#### YOUR ASSIGNMENT
Would you please copy every line below that includes the string "cheese"?

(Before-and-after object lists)
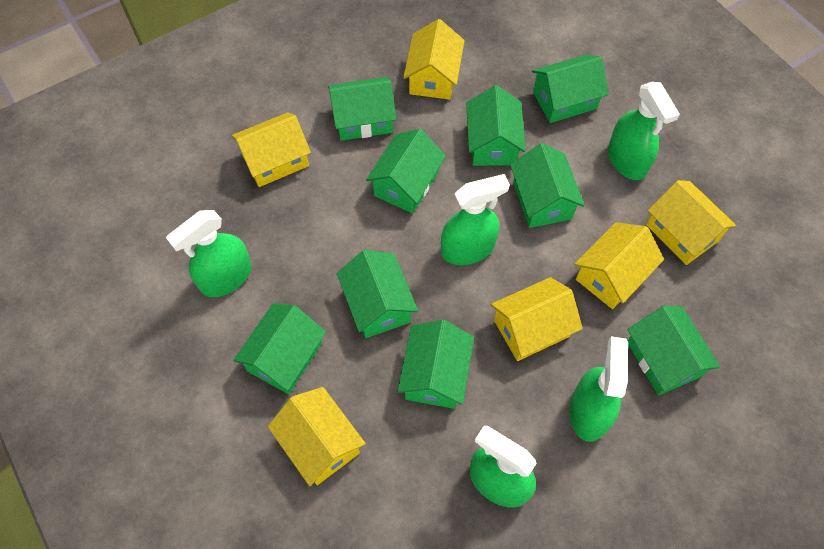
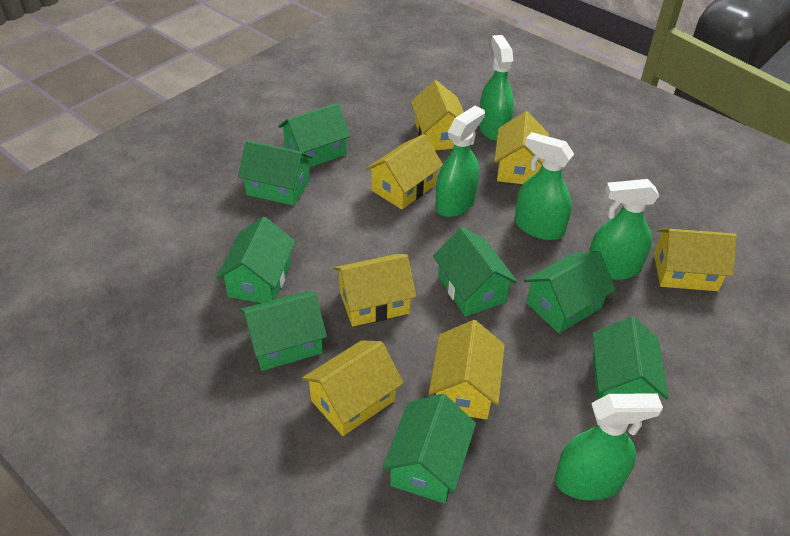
green house: 9 -> 8
yellow house: 6 -> 7

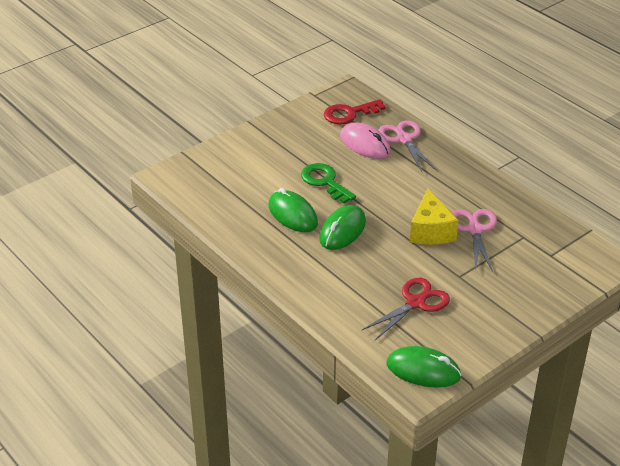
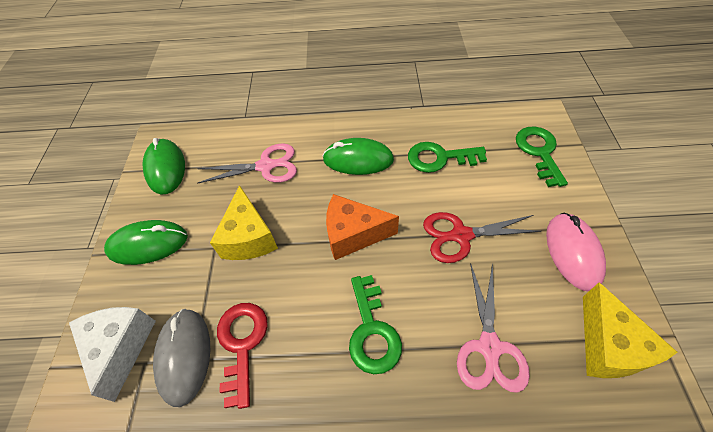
green key: 1 -> 3
grey mouse: 0 -> 1
orange cheese: 0 -> 1
white cheese: 0 -> 1
yellow cheese: 1 -> 2

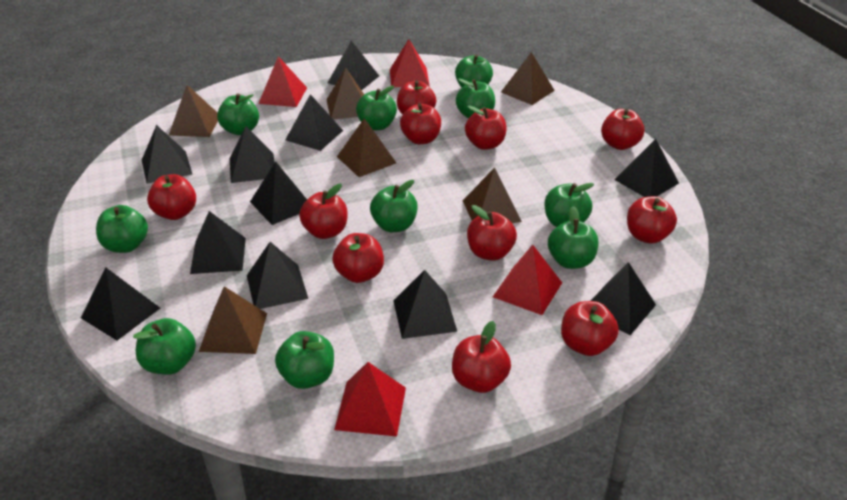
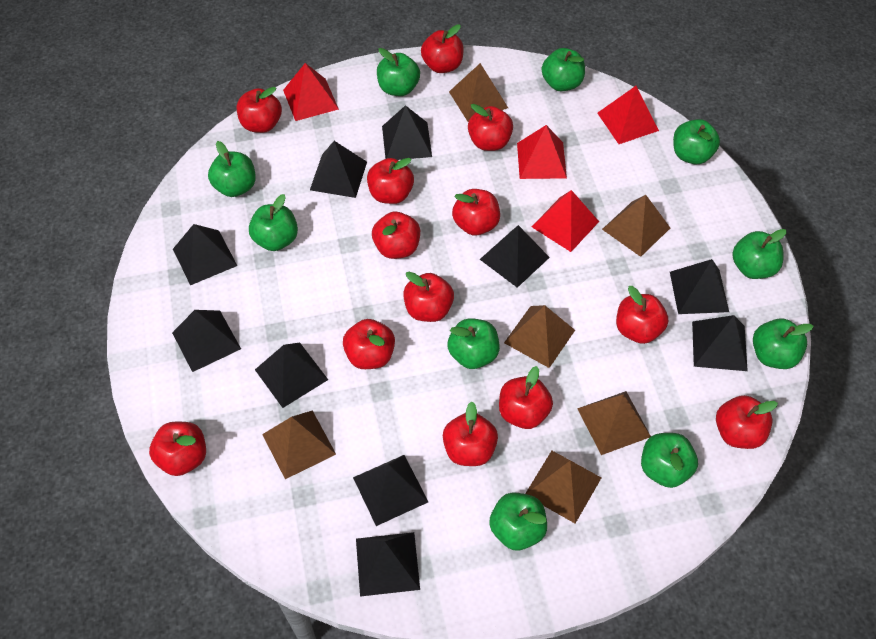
black pyramid: 11 -> 10
red apple: 11 -> 13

#### ANSWER SPACE
orange cheese: 0 -> 1
white cheese: 0 -> 1
yellow cheese: 1 -> 2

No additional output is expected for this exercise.